EXERCISE INSTRUCTIONS
With pictures left out, only the lines from the one containing "grey drum [321,293,408,387]" through the end of the records should be reproduced exactly, please.

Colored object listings

◆ ◆ ◆ ◆ ◆

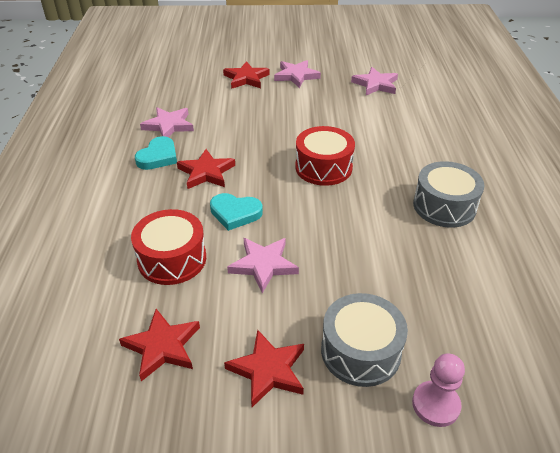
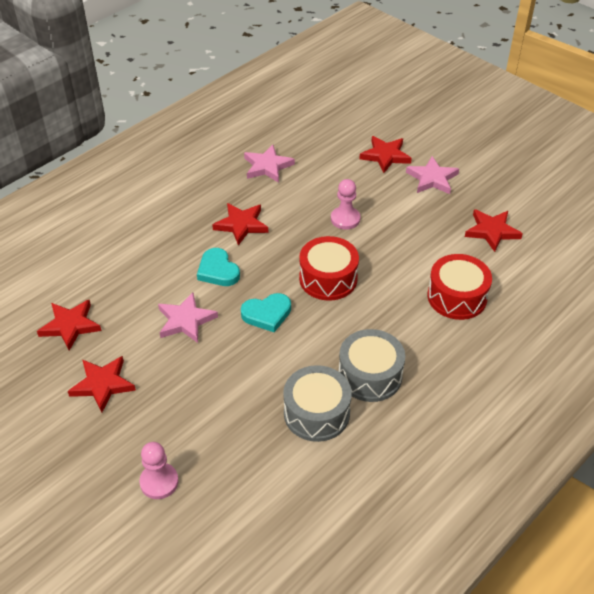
camera: 45 degrees right, 5 degrees up
red drum [131,209,206,285] -> red drum moved to [427,254,492,320]
turquoise heart [135,136,177,170] -> turquoise heart moved to [241,293,291,332]
grey drum [321,293,408,387] -> grey drum moved to [283,365,352,442]
pink star [351,67,398,95] -> red star [465,209,523,252]
none -> pink pawn [331,179,361,230]

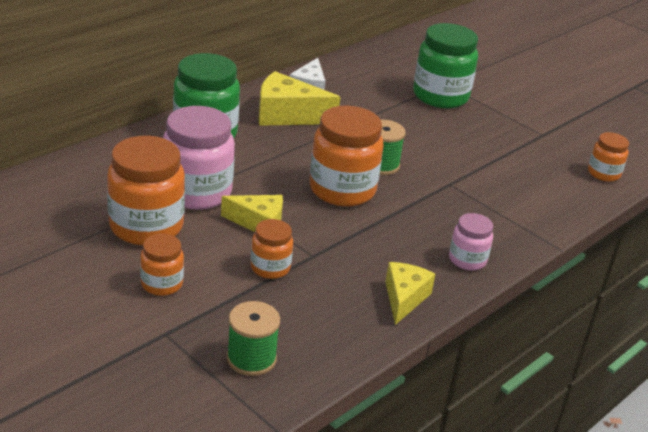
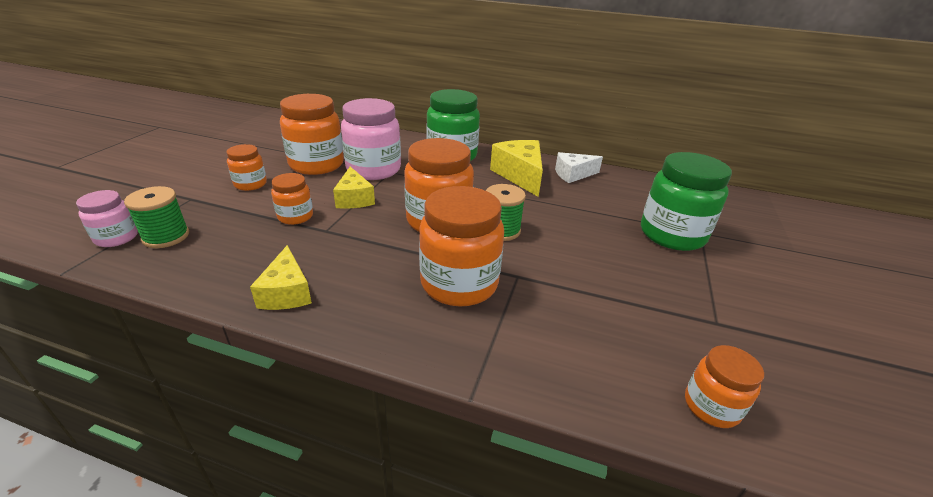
camera: 65 degrees right, 0 degrees up
yellow cheese [385,262,435,325] -> yellow cheese turned 90 degrees clockwise [250,245,312,310]
pink jar [449,213,493,271] -> pink jar moved to [76,190,138,247]
none -> orange jar [419,186,504,307]

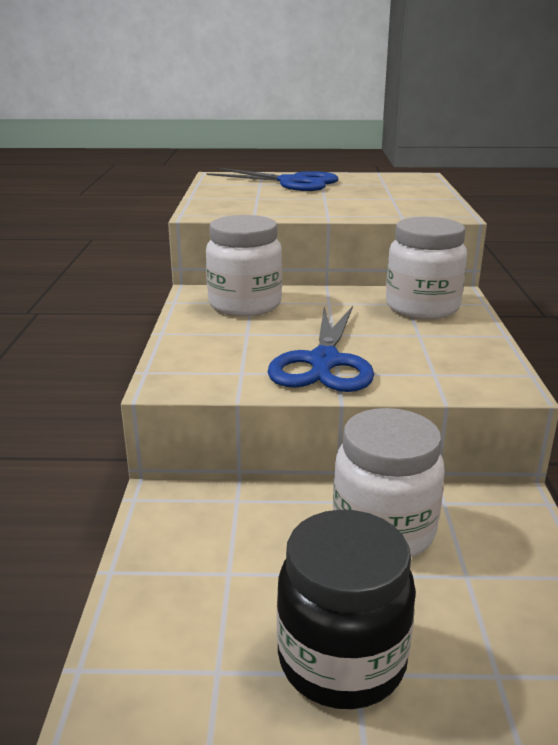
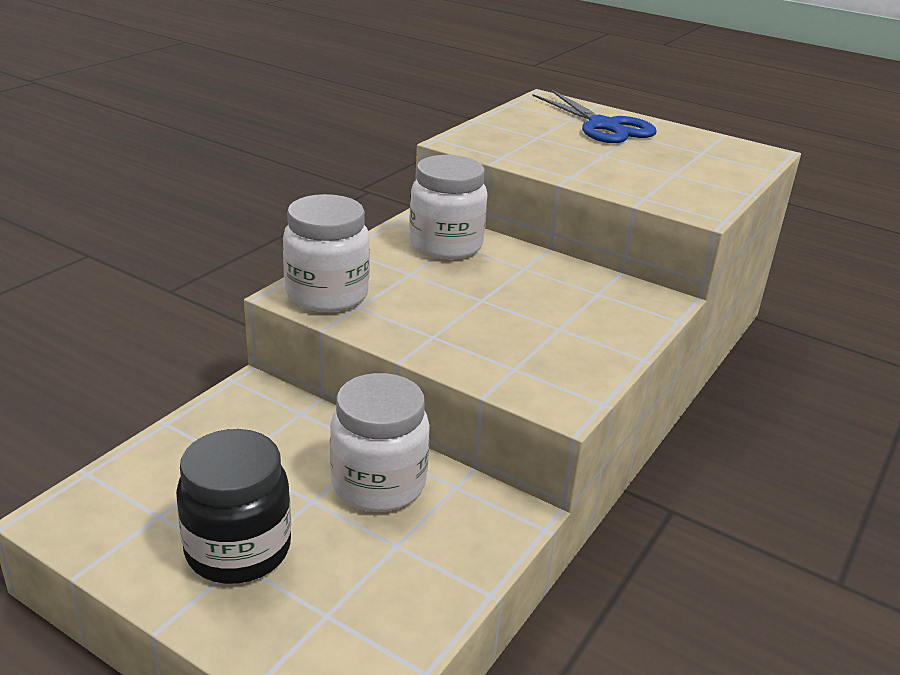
camera: 30 degrees right, 5 degrees up
blue scissors [267,306,374,392] -> none
white jar [386,217,467,319] -> white jar moved to [283,194,370,312]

◆ ◆ ◆ ◆ ◆

REPLY
grey drum [321,293,408,387] -> grey drum moved to [283,365,352,442]
pink star [351,67,398,95] -> red star [465,209,523,252]
none -> pink pawn [331,179,361,230]

camera: 65 degrees right, 0 degrees up
yellow cheese [385,262,435,325] -> yellow cheese turned 90 degrees clockwise [250,245,312,310]
pink jar [449,213,493,271] -> pink jar moved to [76,190,138,247]
none -> orange jar [419,186,504,307]

camera: 30 degrees right, 5 degrees up
blue scissors [267,306,374,392] -> none
white jar [386,217,467,319] -> white jar moved to [283,194,370,312]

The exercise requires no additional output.